Could you please transcribe the data exactly, without the pictures?

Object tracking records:
============

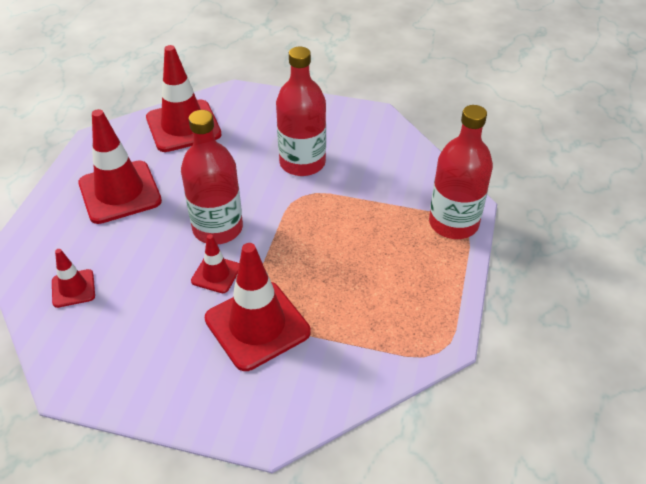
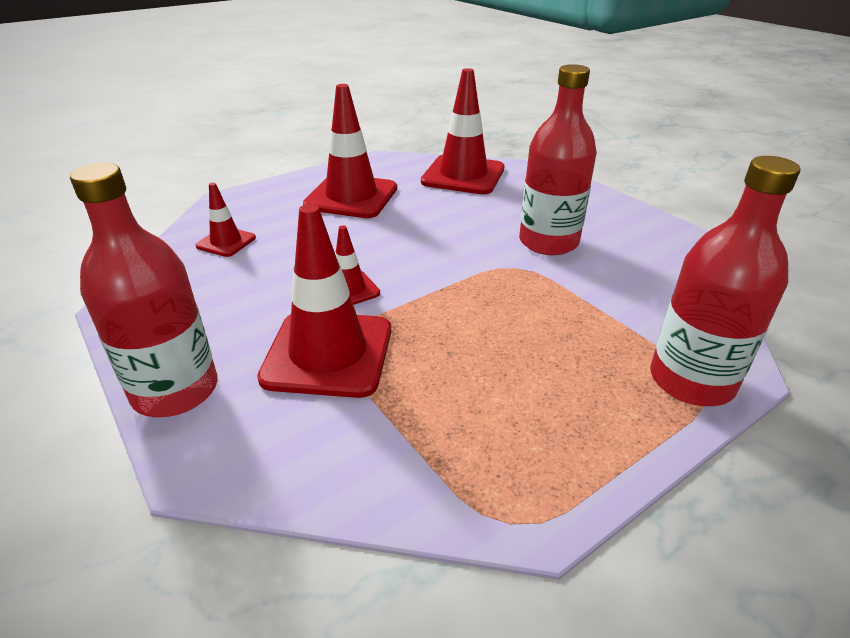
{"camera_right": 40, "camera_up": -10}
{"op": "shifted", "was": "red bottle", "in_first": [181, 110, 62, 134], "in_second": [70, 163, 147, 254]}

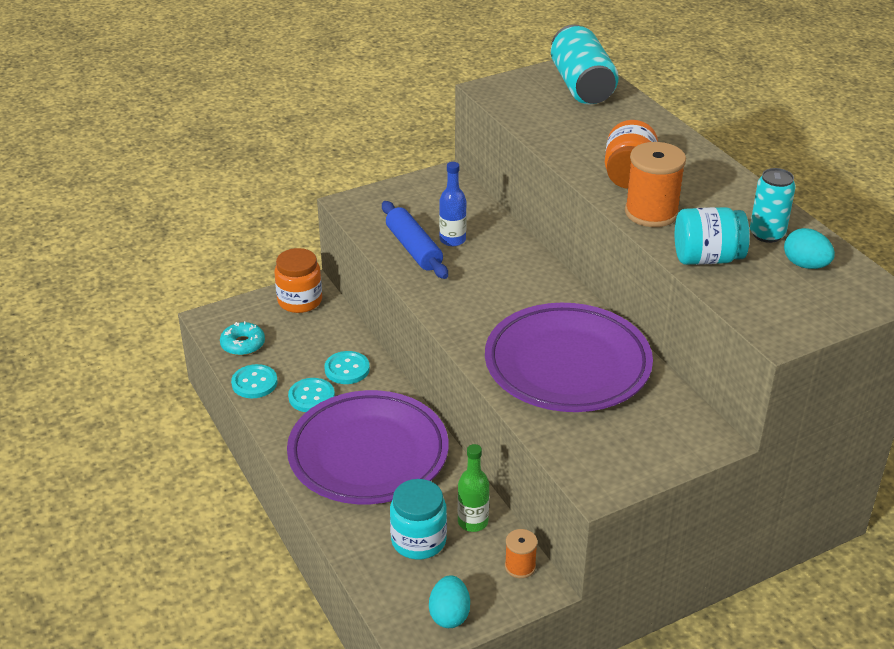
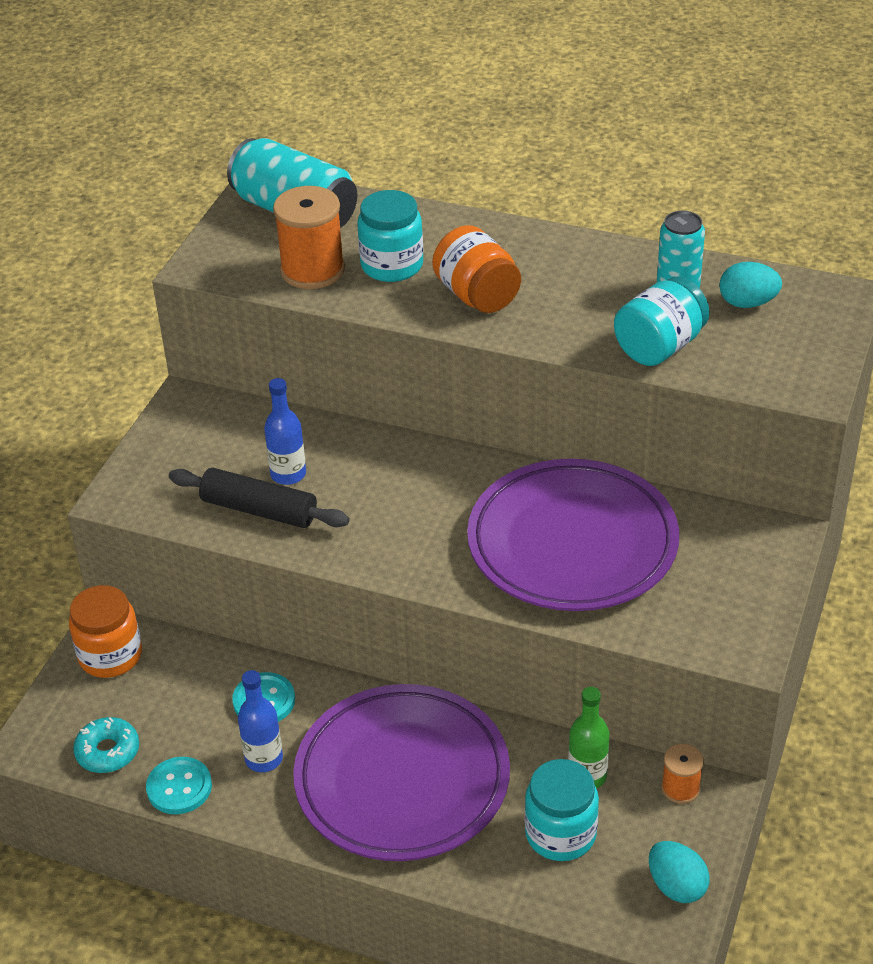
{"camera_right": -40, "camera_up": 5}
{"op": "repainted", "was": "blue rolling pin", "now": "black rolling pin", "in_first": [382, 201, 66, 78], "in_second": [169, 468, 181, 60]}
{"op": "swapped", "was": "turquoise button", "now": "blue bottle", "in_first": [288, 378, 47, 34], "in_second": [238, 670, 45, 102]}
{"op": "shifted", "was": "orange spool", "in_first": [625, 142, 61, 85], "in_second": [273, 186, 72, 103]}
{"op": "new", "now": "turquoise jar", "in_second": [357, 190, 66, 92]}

============

**Task result:**
{"camera_right": 40, "camera_up": -10}
{"op": "shifted", "was": "red bottle", "in_first": [181, 110, 62, 134], "in_second": [70, 163, 147, 254]}

{"camera_right": -40, "camera_up": 5}
{"op": "repainted", "was": "blue rolling pin", "now": "black rolling pin", "in_first": [382, 201, 66, 78], "in_second": [169, 468, 181, 60]}
{"op": "swapped", "was": "turquoise button", "now": "blue bottle", "in_first": [288, 378, 47, 34], "in_second": [238, 670, 45, 102]}
{"op": "shifted", "was": "orange spool", "in_first": [625, 142, 61, 85], "in_second": [273, 186, 72, 103]}
{"op": "new", "now": "turquoise jar", "in_second": [357, 190, 66, 92]}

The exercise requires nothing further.